Nothing but the lines from the one containing "C4: none -> 3.3nF (AGND, RESET)" through the last line of the records below should be written out, each exactly as it stands.

Dataset items
[Start of Attachment]

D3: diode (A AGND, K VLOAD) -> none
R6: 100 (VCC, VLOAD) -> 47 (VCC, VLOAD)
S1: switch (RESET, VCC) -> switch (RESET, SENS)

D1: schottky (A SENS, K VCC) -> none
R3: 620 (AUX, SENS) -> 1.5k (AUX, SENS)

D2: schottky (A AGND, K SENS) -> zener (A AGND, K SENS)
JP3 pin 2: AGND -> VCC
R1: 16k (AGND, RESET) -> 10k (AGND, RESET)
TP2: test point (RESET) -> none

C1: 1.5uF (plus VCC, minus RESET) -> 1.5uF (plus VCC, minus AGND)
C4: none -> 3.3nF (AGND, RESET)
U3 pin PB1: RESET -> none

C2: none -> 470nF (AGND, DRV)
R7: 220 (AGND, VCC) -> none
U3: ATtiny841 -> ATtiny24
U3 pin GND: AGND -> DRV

[End of Attachment]

### [ANSWER SECTION]
C4: none -> 3.3nF (AGND, RESET)
U3 pin PB1: RESET -> none

C2: none -> 470nF (AGND, DRV)
R7: 220 (AGND, VCC) -> none
U3: ATtiny841 -> ATtiny24
U3 pin GND: AGND -> DRV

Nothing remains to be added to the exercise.